* _Pointing records for text and elements_:

▼

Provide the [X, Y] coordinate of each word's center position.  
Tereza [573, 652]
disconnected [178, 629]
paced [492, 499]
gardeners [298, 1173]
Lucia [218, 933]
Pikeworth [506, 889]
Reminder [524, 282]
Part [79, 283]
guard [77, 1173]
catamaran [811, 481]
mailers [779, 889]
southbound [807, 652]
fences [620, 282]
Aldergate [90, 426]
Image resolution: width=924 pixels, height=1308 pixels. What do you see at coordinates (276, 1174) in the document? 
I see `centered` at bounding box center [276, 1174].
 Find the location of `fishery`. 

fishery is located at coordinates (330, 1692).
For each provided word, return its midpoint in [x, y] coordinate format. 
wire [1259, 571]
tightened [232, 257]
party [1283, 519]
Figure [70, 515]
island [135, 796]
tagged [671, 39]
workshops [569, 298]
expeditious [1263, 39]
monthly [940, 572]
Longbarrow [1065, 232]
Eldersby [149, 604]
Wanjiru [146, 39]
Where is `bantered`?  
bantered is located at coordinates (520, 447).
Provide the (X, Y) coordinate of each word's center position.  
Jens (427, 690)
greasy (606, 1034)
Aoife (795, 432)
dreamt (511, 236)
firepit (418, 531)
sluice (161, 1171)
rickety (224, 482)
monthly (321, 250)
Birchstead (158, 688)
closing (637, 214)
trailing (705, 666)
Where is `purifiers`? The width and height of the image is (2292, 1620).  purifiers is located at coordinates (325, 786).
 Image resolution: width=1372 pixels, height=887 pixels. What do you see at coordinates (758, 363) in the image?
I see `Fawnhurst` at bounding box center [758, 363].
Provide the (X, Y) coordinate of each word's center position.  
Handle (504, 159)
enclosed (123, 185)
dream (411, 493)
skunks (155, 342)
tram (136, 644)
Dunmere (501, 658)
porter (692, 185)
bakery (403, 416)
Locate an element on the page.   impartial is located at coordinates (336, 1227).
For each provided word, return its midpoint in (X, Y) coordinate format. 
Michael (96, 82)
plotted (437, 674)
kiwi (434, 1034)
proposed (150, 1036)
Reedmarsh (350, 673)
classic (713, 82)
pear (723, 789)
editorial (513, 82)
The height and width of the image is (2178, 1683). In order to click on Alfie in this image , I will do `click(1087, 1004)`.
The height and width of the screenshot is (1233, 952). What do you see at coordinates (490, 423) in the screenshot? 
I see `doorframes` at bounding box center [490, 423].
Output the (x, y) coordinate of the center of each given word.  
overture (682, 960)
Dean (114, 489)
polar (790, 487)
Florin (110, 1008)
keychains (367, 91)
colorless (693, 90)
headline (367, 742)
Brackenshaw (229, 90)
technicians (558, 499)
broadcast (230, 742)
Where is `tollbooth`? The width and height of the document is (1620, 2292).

▲

* _Objective_:
Copy the lines above again, putting "middle point" wherever "center position" appears and leaving everything else unchanged.

* _The solution_:
Provide the [X, Y] coordinate of each word's middle point.  
Tereza [573, 652]
disconnected [178, 629]
paced [492, 499]
gardeners [298, 1173]
Lucia [218, 933]
Pikeworth [506, 889]
Reminder [524, 282]
Part [79, 283]
guard [77, 1173]
catamaran [811, 481]
mailers [779, 889]
southbound [807, 652]
fences [620, 282]
Aldergate [90, 426]
Image resolution: width=924 pixels, height=1308 pixels. What do you see at coordinates (276, 1174) in the document? 
I see `centered` at bounding box center [276, 1174].
 Find the location of `fishery`. 

fishery is located at coordinates (330, 1692).
For each provided word, return its midpoint in [x, y] coordinate format. 
wire [1259, 571]
tightened [232, 257]
party [1283, 519]
Figure [70, 515]
island [135, 796]
tagged [671, 39]
workshops [569, 298]
expeditious [1263, 39]
monthly [940, 572]
Longbarrow [1065, 232]
Eldersby [149, 604]
Wanjiru [146, 39]
Where is `bantered`?  
bantered is located at coordinates (520, 447).
Provide the (X, Y) coordinate of each word's middle point.  
Jens (427, 690)
greasy (606, 1034)
Aoife (795, 432)
dreamt (511, 236)
firepit (418, 531)
sluice (161, 1171)
rickety (224, 482)
monthly (321, 250)
Birchstead (158, 688)
closing (637, 214)
trailing (705, 666)
Where is `purifiers`? The width and height of the image is (2292, 1620).  purifiers is located at coordinates (325, 786).
 Image resolution: width=1372 pixels, height=887 pixels. What do you see at coordinates (758, 363) in the image?
I see `Fawnhurst` at bounding box center [758, 363].
Provide the (X, Y) coordinate of each word's middle point.  
Handle (504, 159)
enclosed (123, 185)
dream (411, 493)
skunks (155, 342)
tram (136, 644)
Dunmere (501, 658)
porter (692, 185)
bakery (403, 416)
Locate an element on the page.   impartial is located at coordinates (336, 1227).
For each provided word, return its midpoint in (X, Y) coordinate format. 
Michael (96, 82)
plotted (437, 674)
kiwi (434, 1034)
proposed (150, 1036)
Reedmarsh (350, 673)
classic (713, 82)
pear (723, 789)
editorial (513, 82)
The height and width of the image is (2178, 1683). In order to click on Alfie in this image , I will do `click(1087, 1004)`.
The height and width of the screenshot is (1233, 952). What do you see at coordinates (490, 423) in the screenshot? 
I see `doorframes` at bounding box center [490, 423].
Output the (x, y) coordinate of the center of each given word.  
overture (682, 960)
Dean (114, 489)
polar (790, 487)
Florin (110, 1008)
keychains (367, 91)
colorless (693, 90)
headline (367, 742)
Brackenshaw (229, 90)
technicians (558, 499)
broadcast (230, 742)
Where is `tollbooth`? The width and height of the document is (1620, 2292).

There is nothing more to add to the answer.